#### Source material
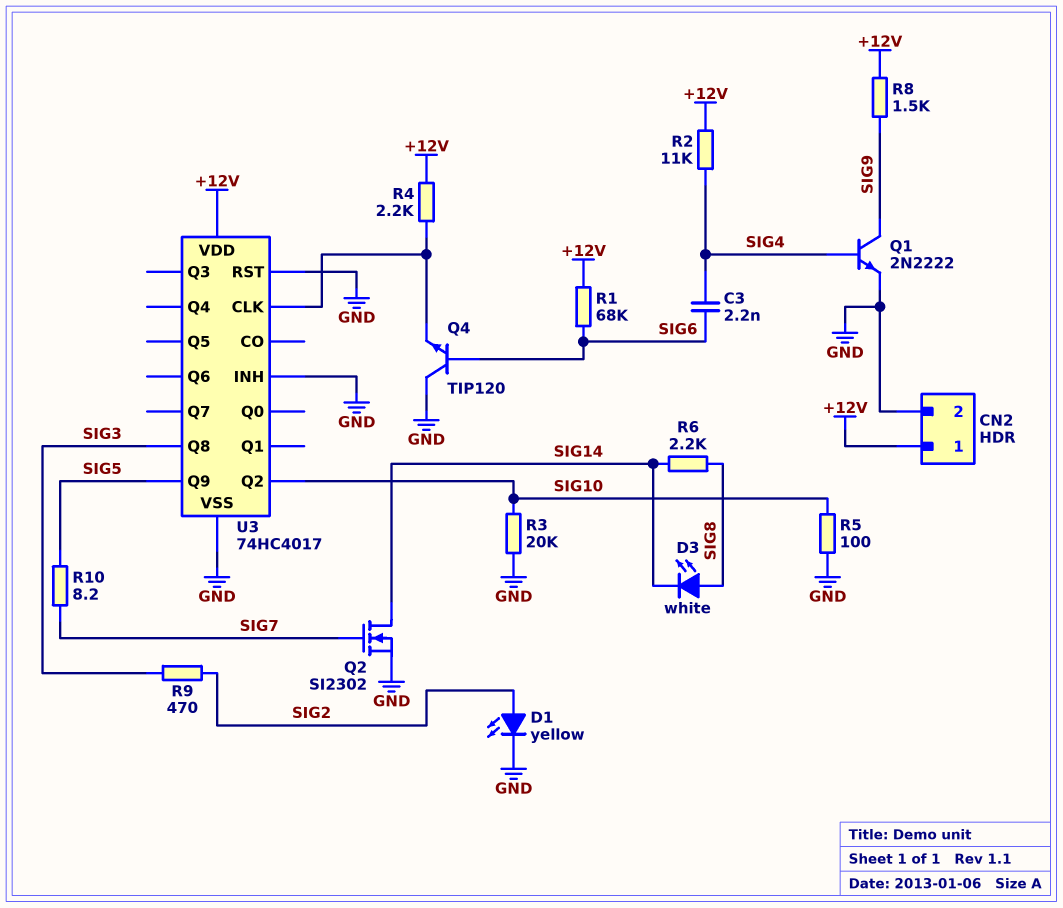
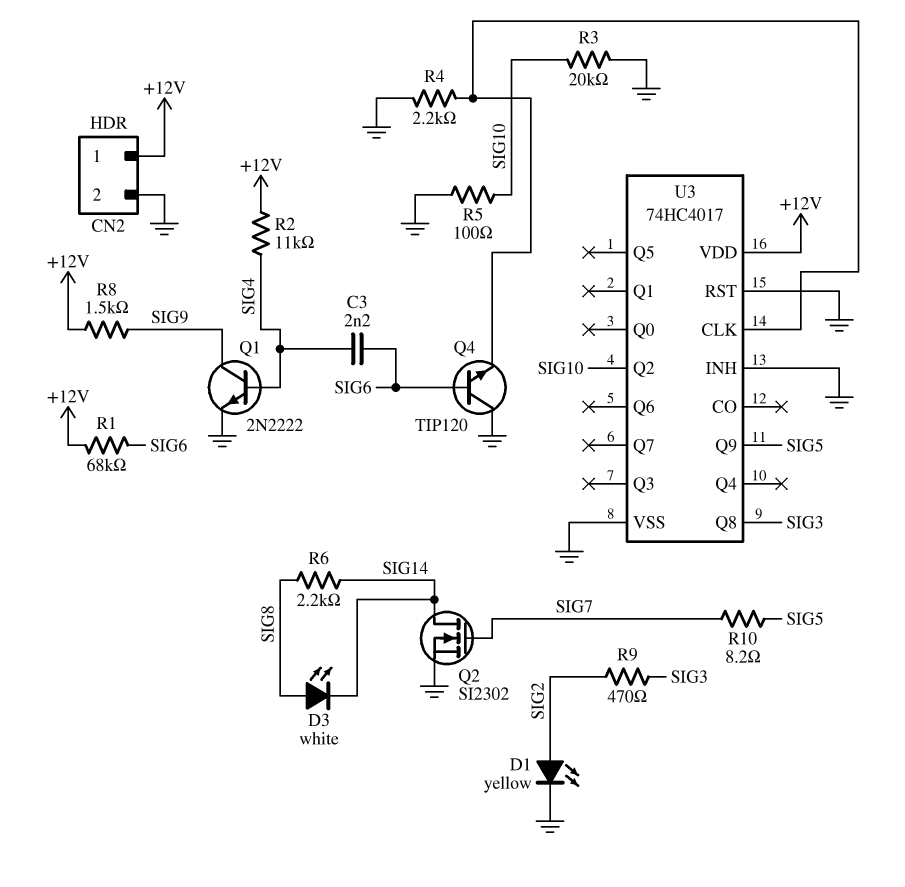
R4: 2.2k (+12V, U3/CLK) -> 2.2k (GND, U3/CLK)

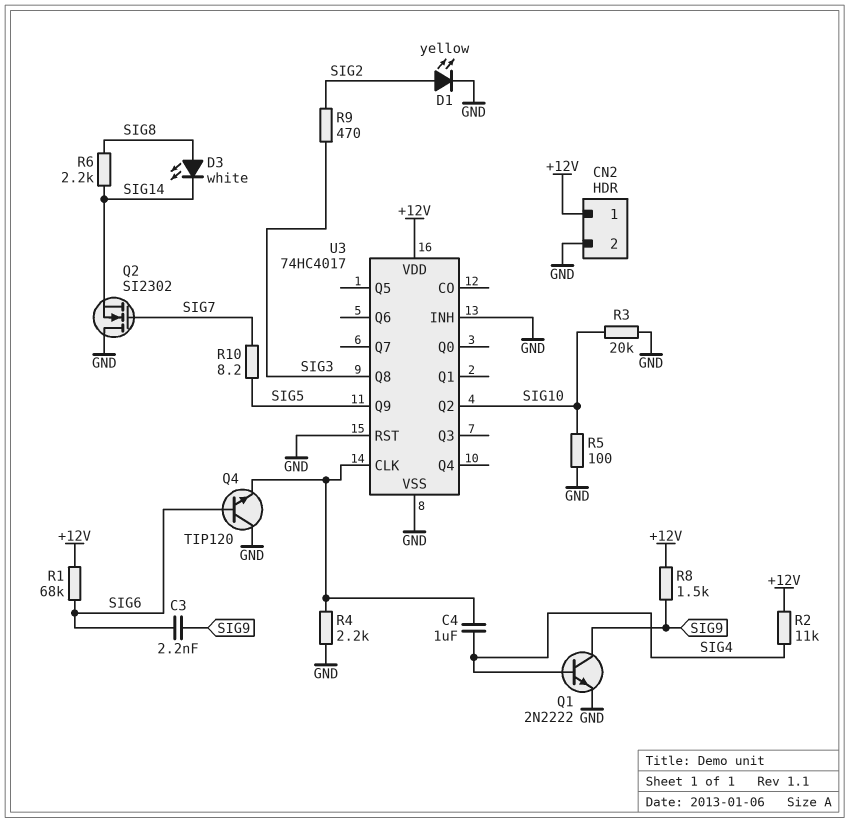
C3: 2.2nF (SIG4, SIG6) -> 2.2nF (SIG6, SIG9)
C4: none -> 1uF (SIG4, U3/CLK)
Q2: NMOS SI2302 (G SIG7, D SIG14, S GND) -> NMOS SI2302 (G SIG7, D GND, S SIG14)

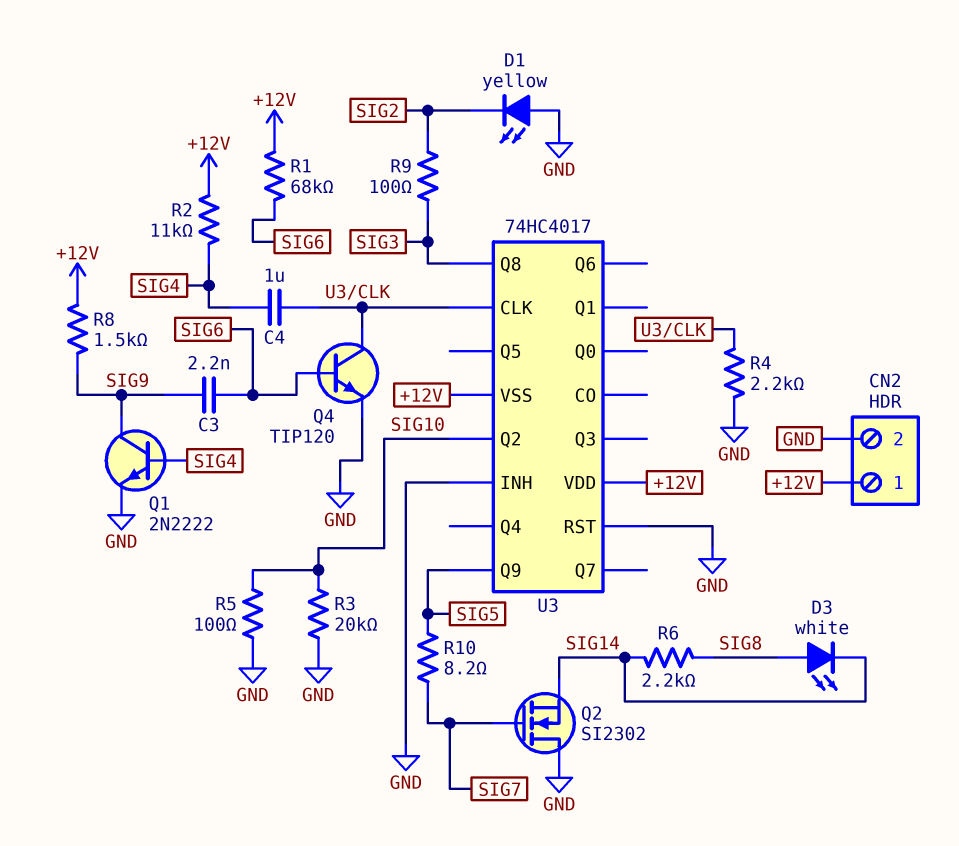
D1: LED yellow (A SIG2, K GND) -> LED yellow (A GND, K SIG2)
Q4: NPN TIP120 (B SIG6, C GND, E U3/CLK) -> NPN TIP120 (B SIG6, C U3/CLK, E GND)
R9: 470 (SIG2, SIG3) -> 100 (SIG2, SIG3)
U3 pin VSS: GND -> +12V

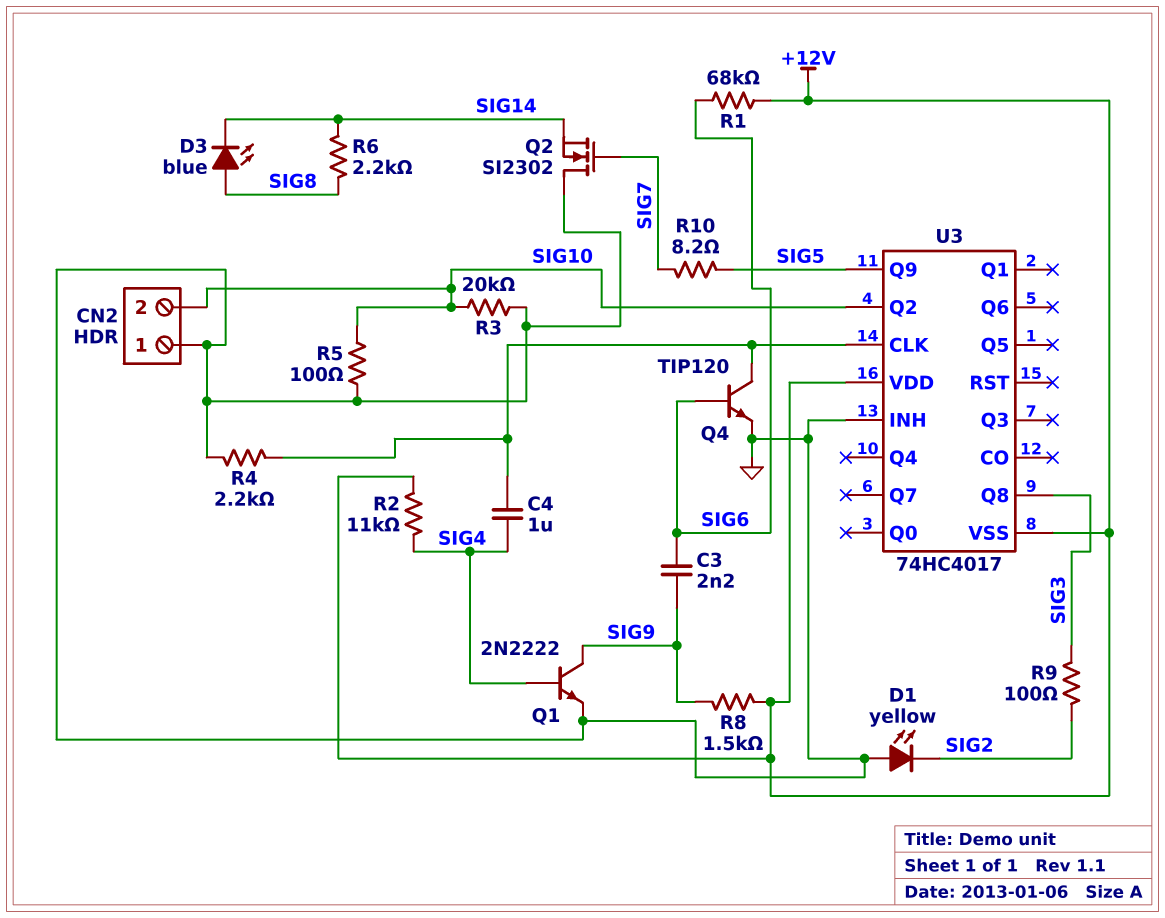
CN2 pin 1: +12V -> GND
CN2 pin 2: GND -> SIG10
D3: LED white (A SIG8, K SIG14) -> LED blue (A SIG8, K SIG14)
U3 pin RST: GND -> none

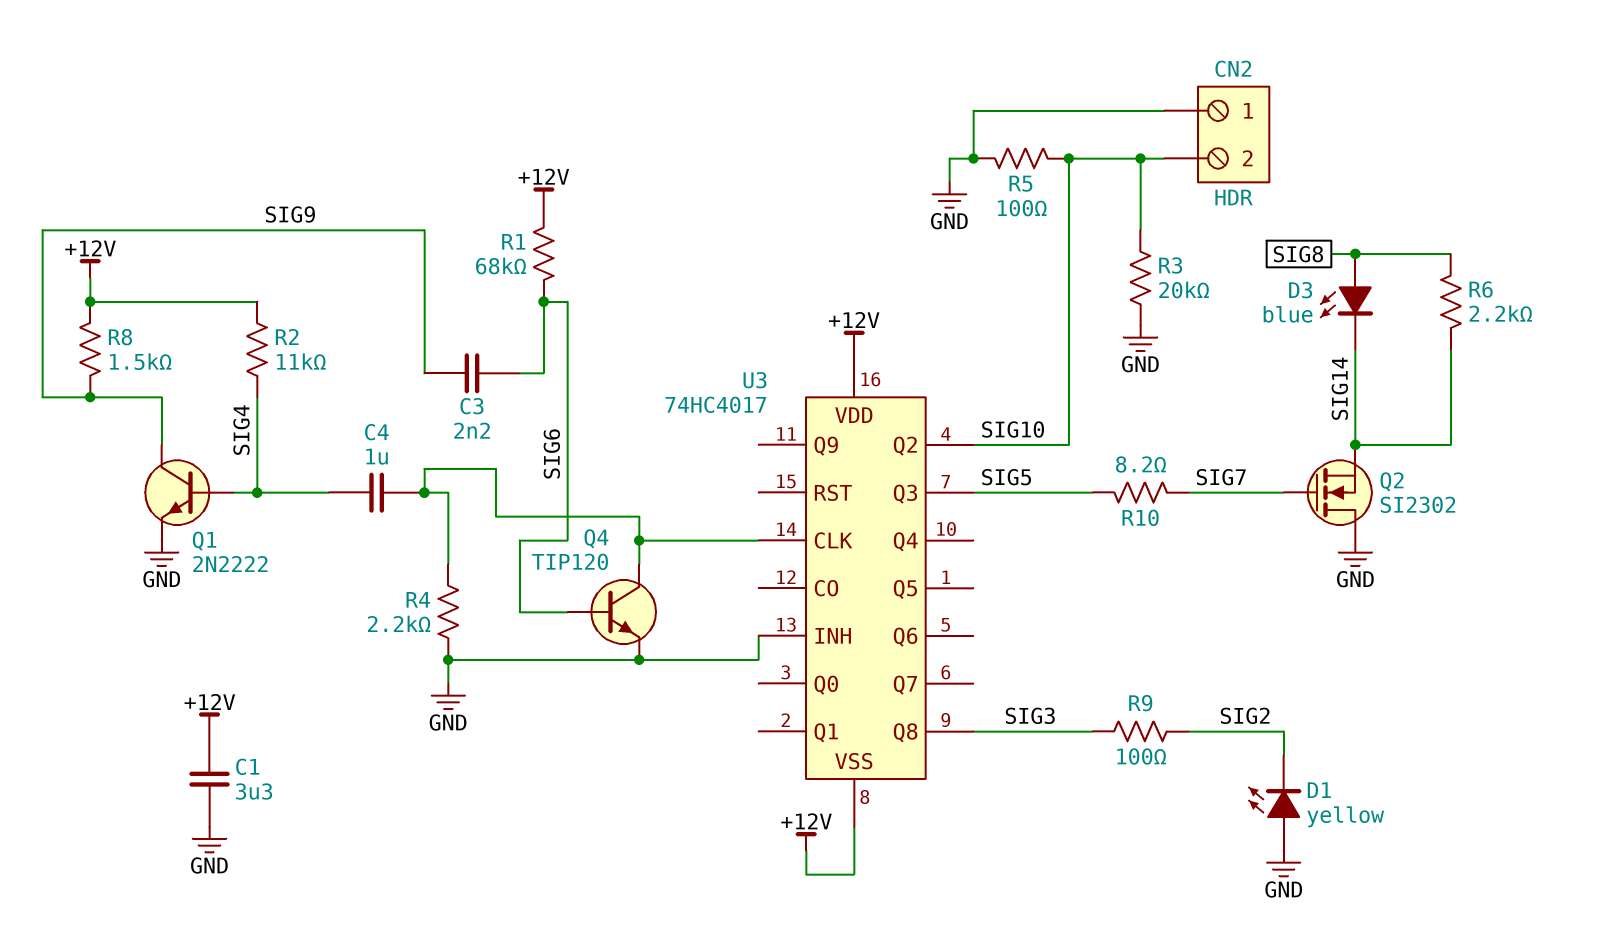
C1: none -> 3.3uF (+12V, GND)
U3 pin Q3: none -> SIG5
U3 pin Q9: SIG5 -> none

#### Brief
The string "none" shows up in some lines of the listing. Copy each such line.

#### Answer
C4: none -> 1uF (SIG4, U3/CLK)
U3 pin RST: GND -> none
C1: none -> 3.3uF (+12V, GND)
U3 pin Q3: none -> SIG5
U3 pin Q9: SIG5 -> none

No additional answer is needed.